TASK BRIEF:
Please return the lines below verbatim, beginning at the one that has "[627,75,666,138]" and stopping after the one that has "[565,333,599,398]", and add no other lines.

Start of SUPPLIED MATERIAL

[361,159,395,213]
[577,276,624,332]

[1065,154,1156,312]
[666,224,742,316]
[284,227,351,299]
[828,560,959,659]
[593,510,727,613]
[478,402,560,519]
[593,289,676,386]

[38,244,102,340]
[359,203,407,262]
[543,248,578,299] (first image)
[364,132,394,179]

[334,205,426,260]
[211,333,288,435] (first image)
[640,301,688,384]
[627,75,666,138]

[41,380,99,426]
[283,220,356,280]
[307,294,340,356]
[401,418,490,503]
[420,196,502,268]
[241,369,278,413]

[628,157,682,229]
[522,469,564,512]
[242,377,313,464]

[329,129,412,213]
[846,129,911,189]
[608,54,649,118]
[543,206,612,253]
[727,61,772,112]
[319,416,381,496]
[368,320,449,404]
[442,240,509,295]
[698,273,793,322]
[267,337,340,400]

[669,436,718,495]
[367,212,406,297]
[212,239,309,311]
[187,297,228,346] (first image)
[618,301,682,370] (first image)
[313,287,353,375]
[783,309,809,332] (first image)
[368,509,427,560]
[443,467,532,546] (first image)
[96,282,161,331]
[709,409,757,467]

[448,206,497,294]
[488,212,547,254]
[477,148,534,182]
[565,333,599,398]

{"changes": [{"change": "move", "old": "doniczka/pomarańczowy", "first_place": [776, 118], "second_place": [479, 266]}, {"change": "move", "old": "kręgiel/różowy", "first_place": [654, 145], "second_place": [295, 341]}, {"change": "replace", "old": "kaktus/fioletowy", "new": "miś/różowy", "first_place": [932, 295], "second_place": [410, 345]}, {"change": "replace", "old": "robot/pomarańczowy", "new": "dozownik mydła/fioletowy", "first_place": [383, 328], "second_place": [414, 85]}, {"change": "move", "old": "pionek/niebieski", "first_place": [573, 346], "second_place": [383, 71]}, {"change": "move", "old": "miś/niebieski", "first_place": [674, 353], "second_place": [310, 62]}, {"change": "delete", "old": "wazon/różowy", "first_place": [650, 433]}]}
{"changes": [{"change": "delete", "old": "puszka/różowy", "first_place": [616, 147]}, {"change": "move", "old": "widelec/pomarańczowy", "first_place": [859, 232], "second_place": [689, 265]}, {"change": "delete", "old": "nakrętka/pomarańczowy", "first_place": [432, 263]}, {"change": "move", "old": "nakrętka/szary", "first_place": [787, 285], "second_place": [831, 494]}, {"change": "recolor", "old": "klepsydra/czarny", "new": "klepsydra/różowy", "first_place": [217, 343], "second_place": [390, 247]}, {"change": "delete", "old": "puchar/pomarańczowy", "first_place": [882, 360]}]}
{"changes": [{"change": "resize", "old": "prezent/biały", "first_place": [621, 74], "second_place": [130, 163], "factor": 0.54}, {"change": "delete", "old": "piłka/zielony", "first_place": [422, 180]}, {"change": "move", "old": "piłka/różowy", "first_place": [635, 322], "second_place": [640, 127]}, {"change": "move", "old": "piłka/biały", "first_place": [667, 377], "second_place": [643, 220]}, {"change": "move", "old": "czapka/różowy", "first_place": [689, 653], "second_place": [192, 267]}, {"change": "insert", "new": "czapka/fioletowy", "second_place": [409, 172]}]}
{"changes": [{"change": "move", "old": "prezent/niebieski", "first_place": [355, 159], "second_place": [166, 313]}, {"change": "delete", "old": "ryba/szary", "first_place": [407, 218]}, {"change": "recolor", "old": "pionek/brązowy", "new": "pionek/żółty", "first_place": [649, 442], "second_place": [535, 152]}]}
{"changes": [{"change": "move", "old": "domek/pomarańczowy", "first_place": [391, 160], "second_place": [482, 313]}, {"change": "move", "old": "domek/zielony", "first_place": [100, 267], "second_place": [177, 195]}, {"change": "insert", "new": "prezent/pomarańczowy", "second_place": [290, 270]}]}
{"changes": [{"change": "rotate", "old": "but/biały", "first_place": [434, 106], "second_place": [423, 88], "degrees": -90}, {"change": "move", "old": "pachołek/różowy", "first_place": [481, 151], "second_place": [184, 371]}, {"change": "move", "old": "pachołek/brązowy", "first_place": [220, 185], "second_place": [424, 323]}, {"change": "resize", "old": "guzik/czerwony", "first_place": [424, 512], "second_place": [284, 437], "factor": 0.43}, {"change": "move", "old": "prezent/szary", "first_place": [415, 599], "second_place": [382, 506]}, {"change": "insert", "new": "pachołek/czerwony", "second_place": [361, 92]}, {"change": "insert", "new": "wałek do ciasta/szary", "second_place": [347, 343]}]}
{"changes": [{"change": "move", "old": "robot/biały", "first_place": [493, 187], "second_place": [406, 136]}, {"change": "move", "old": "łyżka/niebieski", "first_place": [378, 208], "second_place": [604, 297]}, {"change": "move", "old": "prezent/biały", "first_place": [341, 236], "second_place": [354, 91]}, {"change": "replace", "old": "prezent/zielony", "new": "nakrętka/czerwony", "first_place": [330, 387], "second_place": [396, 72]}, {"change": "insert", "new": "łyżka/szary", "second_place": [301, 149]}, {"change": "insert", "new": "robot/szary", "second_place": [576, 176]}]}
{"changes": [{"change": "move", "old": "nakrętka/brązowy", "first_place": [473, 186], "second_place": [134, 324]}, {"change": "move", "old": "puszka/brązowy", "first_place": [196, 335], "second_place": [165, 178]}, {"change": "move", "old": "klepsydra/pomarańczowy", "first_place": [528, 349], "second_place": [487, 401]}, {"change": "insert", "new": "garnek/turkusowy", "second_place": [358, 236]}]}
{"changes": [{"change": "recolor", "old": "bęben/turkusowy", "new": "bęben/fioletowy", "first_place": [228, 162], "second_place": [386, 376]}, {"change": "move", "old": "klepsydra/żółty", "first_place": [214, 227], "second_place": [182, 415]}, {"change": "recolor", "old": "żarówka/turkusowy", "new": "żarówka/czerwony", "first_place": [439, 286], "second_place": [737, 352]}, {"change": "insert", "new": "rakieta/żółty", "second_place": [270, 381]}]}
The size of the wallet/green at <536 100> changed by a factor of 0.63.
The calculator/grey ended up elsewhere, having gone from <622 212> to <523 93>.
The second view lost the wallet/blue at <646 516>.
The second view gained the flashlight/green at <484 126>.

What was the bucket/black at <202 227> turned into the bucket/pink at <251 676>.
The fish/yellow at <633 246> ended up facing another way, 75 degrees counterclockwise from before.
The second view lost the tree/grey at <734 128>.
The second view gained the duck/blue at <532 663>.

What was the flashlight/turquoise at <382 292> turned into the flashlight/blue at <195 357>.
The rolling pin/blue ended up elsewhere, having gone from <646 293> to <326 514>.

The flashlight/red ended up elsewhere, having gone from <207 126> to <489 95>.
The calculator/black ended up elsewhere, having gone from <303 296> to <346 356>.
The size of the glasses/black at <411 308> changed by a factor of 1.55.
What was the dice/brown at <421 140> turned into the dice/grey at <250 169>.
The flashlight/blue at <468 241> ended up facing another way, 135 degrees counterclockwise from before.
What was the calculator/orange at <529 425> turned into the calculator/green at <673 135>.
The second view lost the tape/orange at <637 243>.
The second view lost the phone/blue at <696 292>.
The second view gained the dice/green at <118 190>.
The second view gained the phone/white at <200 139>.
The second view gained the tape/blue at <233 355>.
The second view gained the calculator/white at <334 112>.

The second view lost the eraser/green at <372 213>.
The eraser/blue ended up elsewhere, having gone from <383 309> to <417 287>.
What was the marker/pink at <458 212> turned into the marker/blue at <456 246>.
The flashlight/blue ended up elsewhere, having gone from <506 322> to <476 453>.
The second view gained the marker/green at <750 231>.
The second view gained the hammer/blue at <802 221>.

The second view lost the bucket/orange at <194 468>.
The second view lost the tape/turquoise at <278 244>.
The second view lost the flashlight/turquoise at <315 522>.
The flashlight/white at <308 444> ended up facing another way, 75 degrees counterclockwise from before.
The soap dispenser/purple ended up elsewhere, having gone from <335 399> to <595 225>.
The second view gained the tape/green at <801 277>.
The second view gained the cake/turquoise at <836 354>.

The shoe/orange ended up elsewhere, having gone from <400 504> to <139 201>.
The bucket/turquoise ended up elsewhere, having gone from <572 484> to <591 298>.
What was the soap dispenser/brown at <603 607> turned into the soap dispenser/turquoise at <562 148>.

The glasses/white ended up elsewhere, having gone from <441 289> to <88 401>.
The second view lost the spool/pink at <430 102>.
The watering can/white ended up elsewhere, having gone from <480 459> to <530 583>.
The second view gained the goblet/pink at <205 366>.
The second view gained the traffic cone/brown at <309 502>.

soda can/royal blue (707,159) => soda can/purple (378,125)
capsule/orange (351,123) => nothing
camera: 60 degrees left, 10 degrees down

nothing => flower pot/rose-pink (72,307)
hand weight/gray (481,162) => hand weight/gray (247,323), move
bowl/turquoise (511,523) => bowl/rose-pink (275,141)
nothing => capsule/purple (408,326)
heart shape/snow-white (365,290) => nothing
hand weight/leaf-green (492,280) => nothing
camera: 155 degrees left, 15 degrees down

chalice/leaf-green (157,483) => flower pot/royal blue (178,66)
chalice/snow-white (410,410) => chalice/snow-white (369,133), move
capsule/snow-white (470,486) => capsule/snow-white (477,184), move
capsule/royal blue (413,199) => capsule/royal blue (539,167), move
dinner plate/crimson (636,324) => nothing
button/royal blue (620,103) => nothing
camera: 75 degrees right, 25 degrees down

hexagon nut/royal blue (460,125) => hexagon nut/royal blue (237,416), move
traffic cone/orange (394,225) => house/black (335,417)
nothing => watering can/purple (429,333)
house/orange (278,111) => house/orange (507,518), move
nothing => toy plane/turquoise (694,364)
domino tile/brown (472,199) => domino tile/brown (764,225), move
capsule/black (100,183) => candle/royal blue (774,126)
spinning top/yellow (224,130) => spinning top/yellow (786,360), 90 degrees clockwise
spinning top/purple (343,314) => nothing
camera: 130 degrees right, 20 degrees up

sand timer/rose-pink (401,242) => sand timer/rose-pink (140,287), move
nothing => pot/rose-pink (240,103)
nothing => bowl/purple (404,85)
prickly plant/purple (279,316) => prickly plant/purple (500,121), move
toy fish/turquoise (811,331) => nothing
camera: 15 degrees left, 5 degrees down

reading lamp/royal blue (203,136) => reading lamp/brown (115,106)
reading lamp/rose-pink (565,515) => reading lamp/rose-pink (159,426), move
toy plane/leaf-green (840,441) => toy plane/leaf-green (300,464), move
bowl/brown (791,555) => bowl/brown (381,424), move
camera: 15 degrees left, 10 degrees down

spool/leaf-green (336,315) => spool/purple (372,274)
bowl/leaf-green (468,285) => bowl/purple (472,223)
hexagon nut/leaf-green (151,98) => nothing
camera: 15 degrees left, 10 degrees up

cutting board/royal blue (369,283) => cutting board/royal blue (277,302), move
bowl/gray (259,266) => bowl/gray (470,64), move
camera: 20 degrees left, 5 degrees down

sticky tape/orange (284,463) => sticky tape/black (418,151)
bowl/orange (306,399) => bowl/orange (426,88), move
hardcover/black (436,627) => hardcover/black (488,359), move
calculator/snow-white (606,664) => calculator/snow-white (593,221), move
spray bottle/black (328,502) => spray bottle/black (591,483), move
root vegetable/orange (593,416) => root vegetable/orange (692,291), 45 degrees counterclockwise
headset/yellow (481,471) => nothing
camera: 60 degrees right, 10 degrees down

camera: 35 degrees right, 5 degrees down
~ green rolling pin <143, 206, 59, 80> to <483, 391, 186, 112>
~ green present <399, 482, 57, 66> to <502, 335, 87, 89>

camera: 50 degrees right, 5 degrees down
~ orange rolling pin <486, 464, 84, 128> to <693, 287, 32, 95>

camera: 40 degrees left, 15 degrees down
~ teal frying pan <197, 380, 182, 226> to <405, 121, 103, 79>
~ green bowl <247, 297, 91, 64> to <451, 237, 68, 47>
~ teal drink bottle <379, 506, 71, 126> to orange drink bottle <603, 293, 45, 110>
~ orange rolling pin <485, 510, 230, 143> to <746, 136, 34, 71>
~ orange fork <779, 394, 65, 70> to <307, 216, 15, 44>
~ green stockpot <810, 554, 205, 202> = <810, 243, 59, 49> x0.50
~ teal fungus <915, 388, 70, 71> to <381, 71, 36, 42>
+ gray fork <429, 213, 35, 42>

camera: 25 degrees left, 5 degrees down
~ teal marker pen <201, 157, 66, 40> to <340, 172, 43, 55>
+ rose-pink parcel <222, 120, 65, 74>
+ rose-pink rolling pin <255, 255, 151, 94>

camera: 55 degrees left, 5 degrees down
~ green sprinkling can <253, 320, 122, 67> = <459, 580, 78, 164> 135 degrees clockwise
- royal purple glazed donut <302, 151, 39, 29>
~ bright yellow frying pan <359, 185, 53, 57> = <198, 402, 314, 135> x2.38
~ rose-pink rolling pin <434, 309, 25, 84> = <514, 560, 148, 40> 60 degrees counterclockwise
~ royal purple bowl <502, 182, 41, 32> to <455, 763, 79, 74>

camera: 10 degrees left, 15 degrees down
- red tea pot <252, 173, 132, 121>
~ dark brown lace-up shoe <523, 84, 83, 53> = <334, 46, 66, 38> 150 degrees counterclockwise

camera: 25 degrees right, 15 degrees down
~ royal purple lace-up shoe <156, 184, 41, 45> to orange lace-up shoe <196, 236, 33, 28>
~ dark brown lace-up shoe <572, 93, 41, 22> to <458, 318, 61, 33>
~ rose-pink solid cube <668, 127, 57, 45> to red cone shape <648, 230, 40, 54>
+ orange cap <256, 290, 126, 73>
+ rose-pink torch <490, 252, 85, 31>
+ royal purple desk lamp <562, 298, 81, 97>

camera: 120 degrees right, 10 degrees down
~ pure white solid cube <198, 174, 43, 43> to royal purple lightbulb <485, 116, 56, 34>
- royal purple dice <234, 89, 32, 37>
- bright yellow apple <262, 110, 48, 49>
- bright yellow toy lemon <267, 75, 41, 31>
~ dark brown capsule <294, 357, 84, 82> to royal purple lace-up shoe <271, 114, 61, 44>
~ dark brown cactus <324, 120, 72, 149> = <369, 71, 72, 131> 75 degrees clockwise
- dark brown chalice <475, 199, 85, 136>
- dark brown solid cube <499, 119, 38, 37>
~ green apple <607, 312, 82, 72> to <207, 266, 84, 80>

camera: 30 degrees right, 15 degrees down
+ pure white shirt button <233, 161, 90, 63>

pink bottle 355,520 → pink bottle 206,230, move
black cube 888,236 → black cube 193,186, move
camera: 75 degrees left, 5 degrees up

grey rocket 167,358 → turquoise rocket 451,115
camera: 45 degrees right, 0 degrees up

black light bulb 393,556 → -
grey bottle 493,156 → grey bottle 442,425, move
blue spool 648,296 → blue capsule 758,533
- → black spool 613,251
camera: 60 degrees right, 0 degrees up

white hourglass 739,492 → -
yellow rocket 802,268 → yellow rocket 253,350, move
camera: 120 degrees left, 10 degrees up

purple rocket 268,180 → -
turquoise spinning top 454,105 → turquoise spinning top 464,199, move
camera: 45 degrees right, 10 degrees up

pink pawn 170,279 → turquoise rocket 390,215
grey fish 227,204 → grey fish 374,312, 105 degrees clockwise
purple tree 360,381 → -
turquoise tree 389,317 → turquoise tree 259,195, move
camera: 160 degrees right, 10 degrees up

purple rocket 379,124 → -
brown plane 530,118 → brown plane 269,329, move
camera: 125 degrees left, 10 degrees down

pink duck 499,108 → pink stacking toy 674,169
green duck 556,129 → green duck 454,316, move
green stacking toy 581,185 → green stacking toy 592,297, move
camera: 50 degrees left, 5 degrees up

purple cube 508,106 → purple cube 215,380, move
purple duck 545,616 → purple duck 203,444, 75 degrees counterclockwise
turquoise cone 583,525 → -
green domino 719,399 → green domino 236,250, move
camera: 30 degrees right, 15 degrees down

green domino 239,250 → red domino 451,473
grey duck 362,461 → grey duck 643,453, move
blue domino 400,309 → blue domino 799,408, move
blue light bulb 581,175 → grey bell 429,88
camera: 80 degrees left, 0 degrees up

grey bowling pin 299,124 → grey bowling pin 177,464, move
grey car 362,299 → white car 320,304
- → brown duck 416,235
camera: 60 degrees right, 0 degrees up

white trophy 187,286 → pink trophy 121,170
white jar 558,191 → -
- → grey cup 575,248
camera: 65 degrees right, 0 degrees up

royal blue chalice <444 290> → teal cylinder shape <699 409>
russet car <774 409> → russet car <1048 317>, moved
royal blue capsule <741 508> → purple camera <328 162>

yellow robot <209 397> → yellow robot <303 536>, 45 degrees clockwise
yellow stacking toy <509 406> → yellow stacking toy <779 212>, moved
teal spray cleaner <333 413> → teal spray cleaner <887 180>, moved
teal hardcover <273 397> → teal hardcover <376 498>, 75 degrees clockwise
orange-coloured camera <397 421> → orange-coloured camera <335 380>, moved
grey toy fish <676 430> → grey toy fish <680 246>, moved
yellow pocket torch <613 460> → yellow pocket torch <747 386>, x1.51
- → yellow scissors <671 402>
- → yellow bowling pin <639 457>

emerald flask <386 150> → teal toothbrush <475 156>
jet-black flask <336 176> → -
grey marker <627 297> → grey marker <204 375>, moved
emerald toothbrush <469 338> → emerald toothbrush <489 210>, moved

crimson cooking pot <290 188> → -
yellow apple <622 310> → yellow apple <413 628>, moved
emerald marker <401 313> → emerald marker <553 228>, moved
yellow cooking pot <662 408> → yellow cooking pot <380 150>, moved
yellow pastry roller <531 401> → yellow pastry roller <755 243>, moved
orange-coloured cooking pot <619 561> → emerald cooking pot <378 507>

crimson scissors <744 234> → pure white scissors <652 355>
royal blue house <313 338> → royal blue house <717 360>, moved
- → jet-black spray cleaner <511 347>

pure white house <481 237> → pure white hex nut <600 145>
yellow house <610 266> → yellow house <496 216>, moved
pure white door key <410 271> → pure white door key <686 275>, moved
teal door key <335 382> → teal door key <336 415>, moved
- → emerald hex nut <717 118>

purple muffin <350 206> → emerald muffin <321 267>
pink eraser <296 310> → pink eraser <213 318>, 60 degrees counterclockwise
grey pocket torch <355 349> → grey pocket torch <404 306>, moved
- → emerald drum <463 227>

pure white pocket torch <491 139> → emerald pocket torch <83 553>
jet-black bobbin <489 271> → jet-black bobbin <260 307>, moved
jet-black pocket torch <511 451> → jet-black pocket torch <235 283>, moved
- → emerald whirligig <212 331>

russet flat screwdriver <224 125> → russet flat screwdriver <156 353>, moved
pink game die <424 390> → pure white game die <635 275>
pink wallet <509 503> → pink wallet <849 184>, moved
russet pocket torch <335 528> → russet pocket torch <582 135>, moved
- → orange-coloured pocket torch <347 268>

End of SUPPLIED MATERIAL

SOLUTION FOR THIS PROBLEM:
[627,75,666,138]

[41,380,99,426]
[283,220,356,280]
[307,294,340,356]
[401,418,490,503]
[420,196,502,268]
[241,369,278,413]

[628,157,682,229]
[522,469,564,512]
[242,377,313,464]

[329,129,412,213]
[846,129,911,189]
[608,54,649,118]
[543,206,612,253]
[727,61,772,112]
[319,416,381,496]
[368,320,449,404]
[442,240,509,295]
[698,273,793,322]
[267,337,340,400]

[669,436,718,495]
[367,212,406,297]
[212,239,309,311]
[187,297,228,346] (first image)
[618,301,682,370] (first image)
[313,287,353,375]
[783,309,809,332] (first image)
[368,509,427,560]
[443,467,532,546] (first image)
[96,282,161,331]
[709,409,757,467]

[448,206,497,294]
[488,212,547,254]
[477,148,534,182]
[565,333,599,398]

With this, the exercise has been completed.